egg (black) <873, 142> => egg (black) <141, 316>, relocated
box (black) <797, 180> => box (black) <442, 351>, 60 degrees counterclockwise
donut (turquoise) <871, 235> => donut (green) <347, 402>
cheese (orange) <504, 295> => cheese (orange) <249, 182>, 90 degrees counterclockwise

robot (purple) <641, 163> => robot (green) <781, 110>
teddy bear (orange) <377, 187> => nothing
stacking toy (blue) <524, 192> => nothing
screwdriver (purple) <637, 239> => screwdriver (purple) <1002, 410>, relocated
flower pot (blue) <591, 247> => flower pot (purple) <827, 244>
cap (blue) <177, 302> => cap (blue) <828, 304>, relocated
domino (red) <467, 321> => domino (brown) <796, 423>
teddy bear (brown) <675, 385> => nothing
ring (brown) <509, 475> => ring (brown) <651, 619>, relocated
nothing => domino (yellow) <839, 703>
==
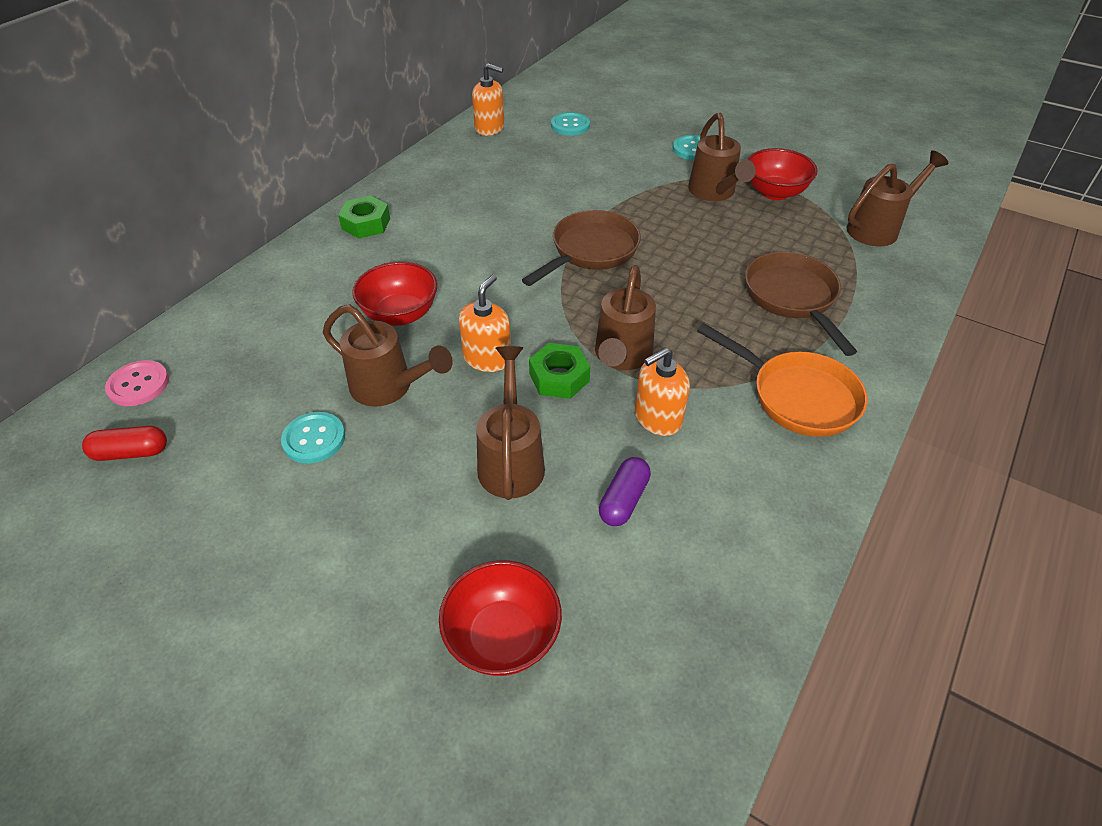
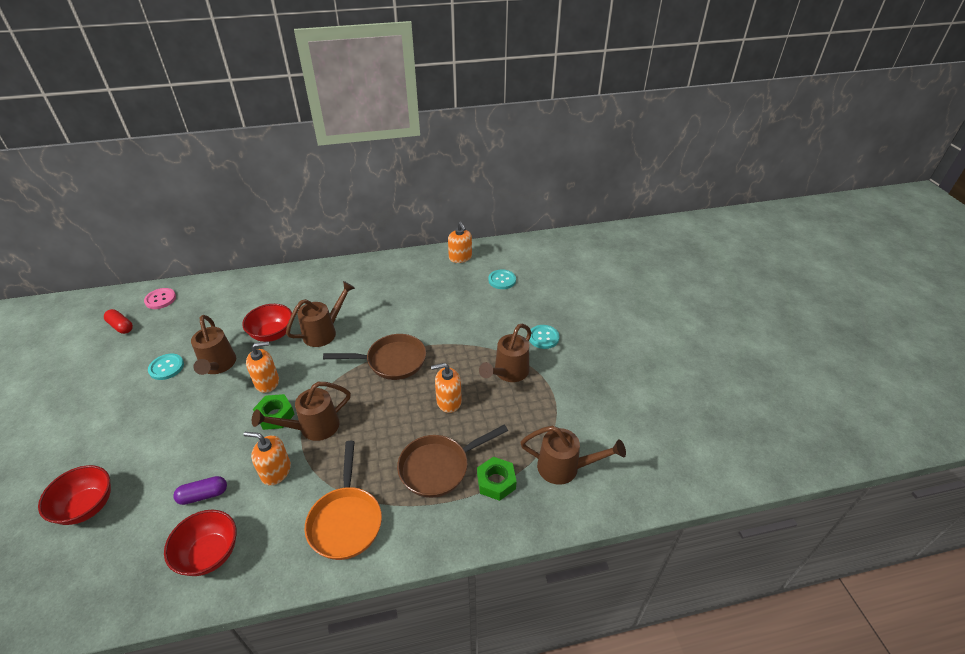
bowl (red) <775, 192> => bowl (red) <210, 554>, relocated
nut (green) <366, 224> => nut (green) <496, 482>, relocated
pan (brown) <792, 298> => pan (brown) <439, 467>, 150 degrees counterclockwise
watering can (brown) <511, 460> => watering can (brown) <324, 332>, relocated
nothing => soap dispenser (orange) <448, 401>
--
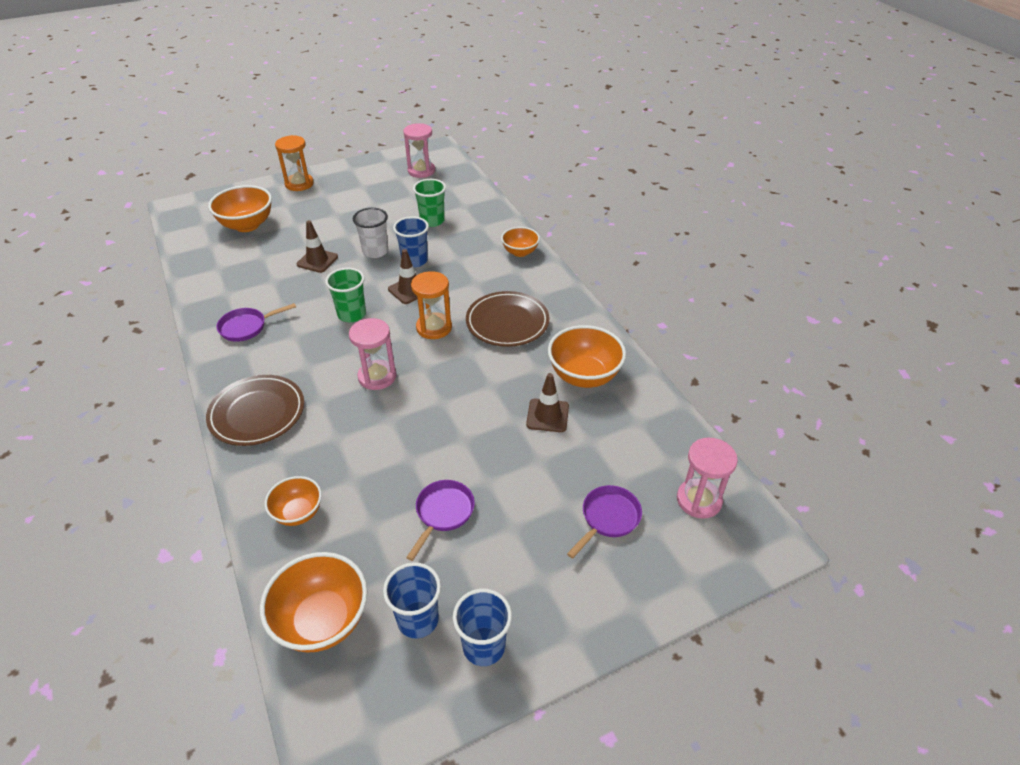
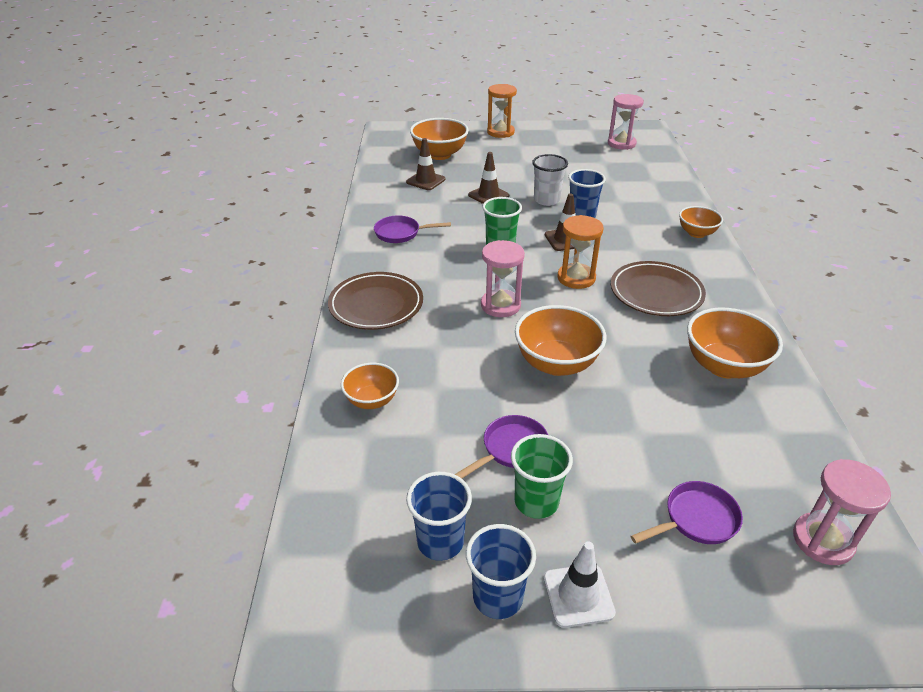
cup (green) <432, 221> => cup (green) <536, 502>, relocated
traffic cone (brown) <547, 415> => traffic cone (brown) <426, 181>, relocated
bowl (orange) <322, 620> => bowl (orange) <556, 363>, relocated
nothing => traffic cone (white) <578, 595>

WHAT THIS TASK INVOLVES:
Copy out each line of the data above, exactly, if it lies between the line holding "egg (black) <873, 142>" and the line holding "donut (turquoise) <871, 235>", inclusive; copy no other line.

WORKED SOLUTION:
egg (black) <873, 142> => egg (black) <141, 316>, relocated
box (black) <797, 180> => box (black) <442, 351>, 60 degrees counterclockwise
donut (turquoise) <871, 235> => donut (green) <347, 402>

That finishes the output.